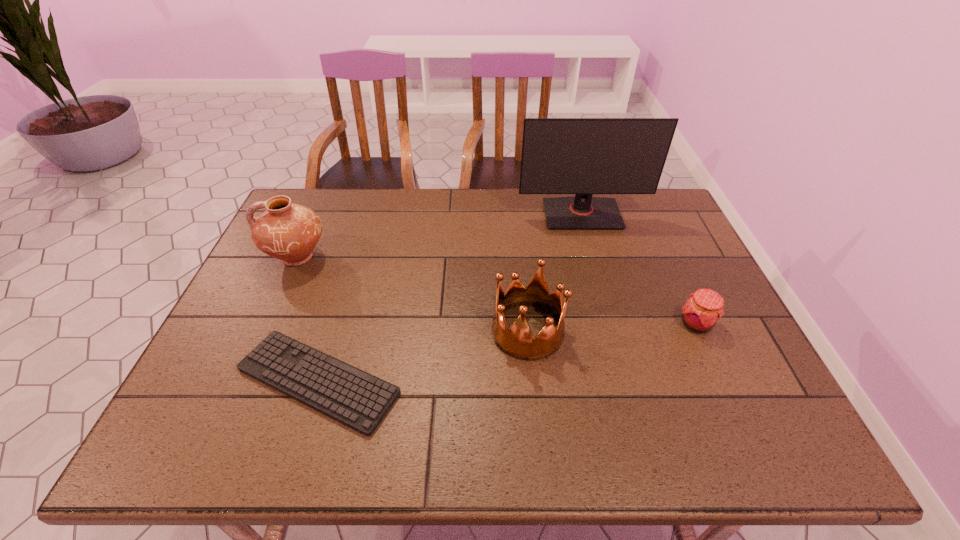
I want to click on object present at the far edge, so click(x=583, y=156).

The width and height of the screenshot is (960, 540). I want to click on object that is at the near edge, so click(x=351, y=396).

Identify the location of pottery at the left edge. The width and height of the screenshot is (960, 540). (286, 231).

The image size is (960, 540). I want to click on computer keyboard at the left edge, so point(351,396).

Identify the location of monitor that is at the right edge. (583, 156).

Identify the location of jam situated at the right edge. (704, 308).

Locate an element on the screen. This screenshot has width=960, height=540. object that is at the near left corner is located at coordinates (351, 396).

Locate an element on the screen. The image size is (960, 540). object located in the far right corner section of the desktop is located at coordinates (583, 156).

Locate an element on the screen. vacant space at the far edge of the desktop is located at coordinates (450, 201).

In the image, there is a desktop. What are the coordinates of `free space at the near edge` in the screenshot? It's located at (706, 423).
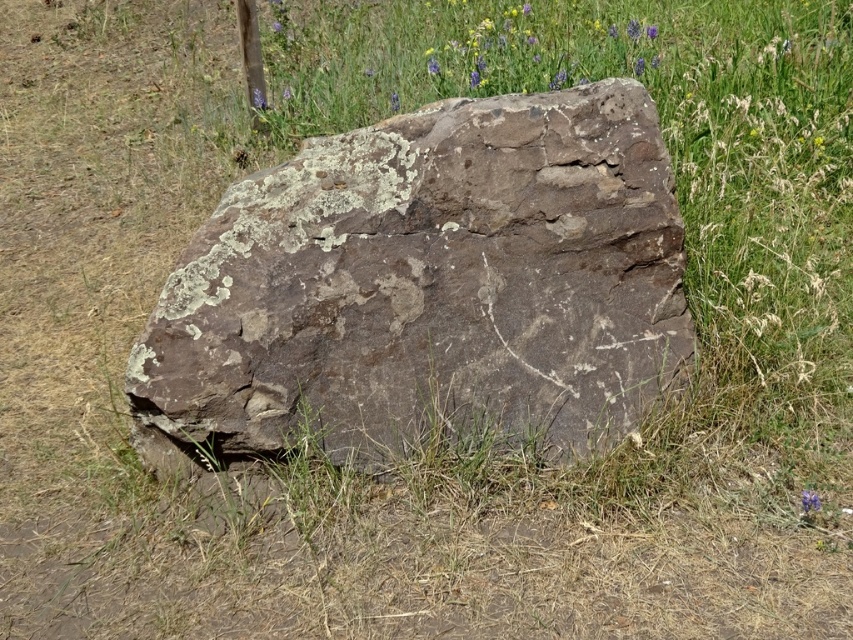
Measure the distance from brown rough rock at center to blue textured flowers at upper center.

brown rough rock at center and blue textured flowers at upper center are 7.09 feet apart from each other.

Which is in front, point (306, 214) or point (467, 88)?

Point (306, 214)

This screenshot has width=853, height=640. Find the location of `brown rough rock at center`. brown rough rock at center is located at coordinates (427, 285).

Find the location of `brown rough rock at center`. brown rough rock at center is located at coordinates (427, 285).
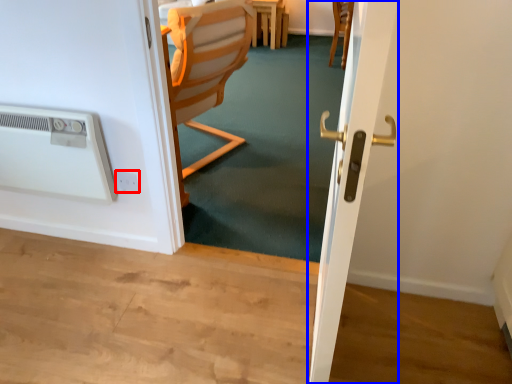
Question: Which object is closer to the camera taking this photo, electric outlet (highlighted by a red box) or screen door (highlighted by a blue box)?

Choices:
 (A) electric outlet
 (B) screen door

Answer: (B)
_ _ _ _ _ _ _
What is required: Copy out every item above word for word, leaving out the pictures.

Solution to the problem:
I want to click on object present at the far edge, so click(x=583, y=156).

The width and height of the screenshot is (960, 540). I want to click on object that is at the near edge, so click(x=351, y=396).

Identify the location of pottery at the left edge. The width and height of the screenshot is (960, 540). (286, 231).

The image size is (960, 540). I want to click on computer keyboard at the left edge, so point(351,396).

Identify the location of monitor that is at the right edge. (583, 156).

Identify the location of jam situated at the right edge. (704, 308).

Locate an element on the screen. This screenshot has width=960, height=540. object that is at the near left corner is located at coordinates (351, 396).

Locate an element on the screen. The image size is (960, 540). object located in the far right corner section of the desktop is located at coordinates (583, 156).

Locate an element on the screen. vacant space at the far edge of the desktop is located at coordinates (450, 201).

In the image, there is a desktop. What are the coordinates of `free space at the near edge` in the screenshot? It's located at (706, 423).
Measure the distance from brown rough rock at center to blue textured flowers at upper center.

brown rough rock at center and blue textured flowers at upper center are 7.09 feet apart from each other.

Which is in front, point (306, 214) or point (467, 88)?

Point (306, 214)

This screenshot has width=853, height=640. Find the location of `brown rough rock at center`. brown rough rock at center is located at coordinates (427, 285).

Find the location of `brown rough rock at center`. brown rough rock at center is located at coordinates (427, 285).
Question: Which object is closer to the camera taking this photo, electric outlet (highlighted by a red box) or screen door (highlighted by a blue box)?

Choices:
 (A) electric outlet
 (B) screen door

Answer: (B)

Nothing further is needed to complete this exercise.